Raw records

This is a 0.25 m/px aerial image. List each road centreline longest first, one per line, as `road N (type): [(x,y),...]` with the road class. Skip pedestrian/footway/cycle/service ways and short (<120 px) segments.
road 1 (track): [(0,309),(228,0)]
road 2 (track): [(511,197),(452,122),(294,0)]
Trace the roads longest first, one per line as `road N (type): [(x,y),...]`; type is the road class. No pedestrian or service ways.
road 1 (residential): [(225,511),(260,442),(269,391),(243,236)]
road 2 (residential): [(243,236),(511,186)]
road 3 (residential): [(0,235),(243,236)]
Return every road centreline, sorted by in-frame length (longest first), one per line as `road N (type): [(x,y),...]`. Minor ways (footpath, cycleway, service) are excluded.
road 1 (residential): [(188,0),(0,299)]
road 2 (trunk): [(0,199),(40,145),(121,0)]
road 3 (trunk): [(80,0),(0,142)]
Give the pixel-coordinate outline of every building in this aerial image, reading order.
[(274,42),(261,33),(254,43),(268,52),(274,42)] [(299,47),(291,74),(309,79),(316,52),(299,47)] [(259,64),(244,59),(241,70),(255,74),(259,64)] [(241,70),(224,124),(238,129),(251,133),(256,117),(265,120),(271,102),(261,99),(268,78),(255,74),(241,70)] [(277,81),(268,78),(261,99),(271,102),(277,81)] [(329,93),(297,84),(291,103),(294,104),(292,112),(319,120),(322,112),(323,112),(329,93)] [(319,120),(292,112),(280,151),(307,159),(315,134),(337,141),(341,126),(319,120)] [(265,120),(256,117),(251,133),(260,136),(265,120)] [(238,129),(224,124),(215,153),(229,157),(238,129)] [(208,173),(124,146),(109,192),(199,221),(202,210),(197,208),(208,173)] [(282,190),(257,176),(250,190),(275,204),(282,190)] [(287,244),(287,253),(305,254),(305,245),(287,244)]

THE REQUEST:
Please repeat the entries from the line with "Return every road" up to and including the line with "road 2 (trunk): [(0,199),(40,145),(121,0)]", swapping "sorted" for "ordered" and leaving all else unchanged.

CORRECT RESPONSE:
Return every road centreline, ordered by in-frame length (longest first), one per line as `road N (type): [(x,y),...]`. Minor ways (footpath, cycleway, service) are excluded.
road 1 (residential): [(188,0),(0,299)]
road 2 (trunk): [(0,199),(40,145),(121,0)]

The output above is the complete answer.